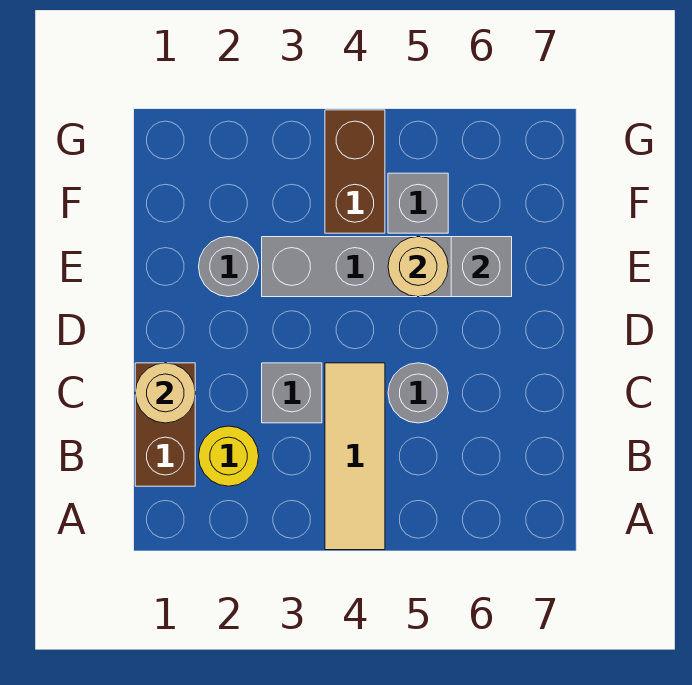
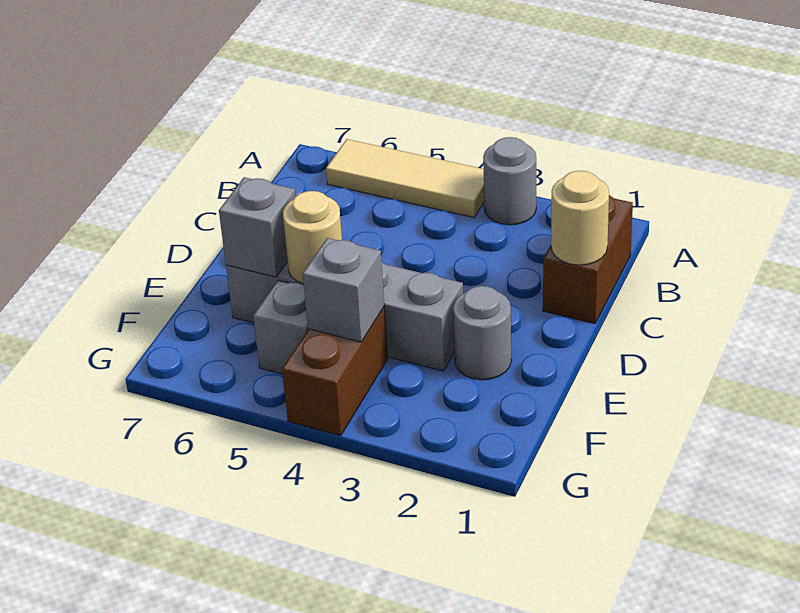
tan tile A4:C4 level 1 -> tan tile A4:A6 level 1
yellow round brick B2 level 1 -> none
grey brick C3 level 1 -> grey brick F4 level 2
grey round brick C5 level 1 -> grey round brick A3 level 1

* * *

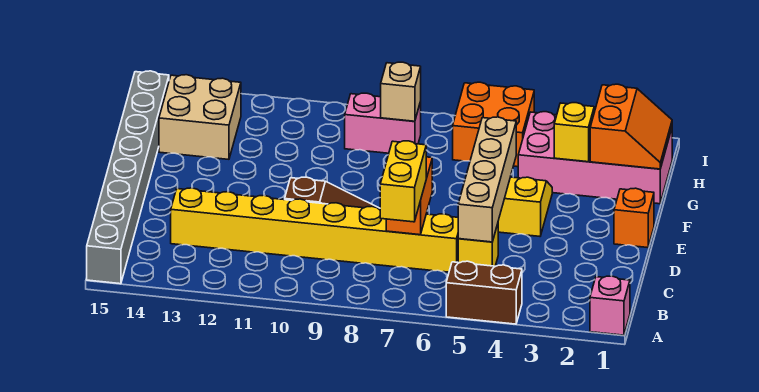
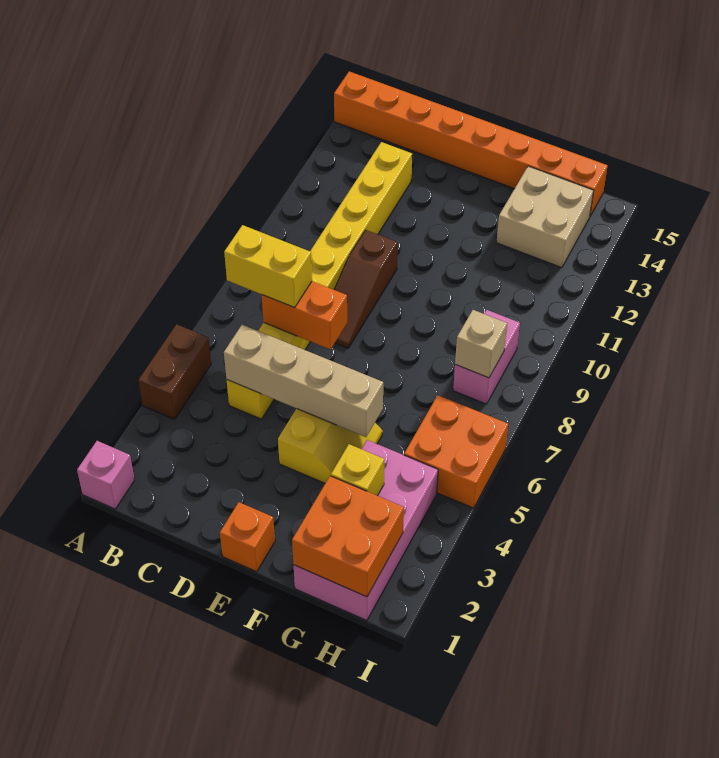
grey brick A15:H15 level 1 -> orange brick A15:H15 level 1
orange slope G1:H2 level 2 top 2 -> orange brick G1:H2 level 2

**PROBLEM REQUIREMENTS**
In the data above, which lines lie between the line with "grey brick A15:H15" and the line with "orange slope G1:H2", inclusive? Print those lines exactly and nothing else.

**ANSWER FOR THIS EXERCISE**
grey brick A15:H15 level 1 -> orange brick A15:H15 level 1
orange slope G1:H2 level 2 top 2 -> orange brick G1:H2 level 2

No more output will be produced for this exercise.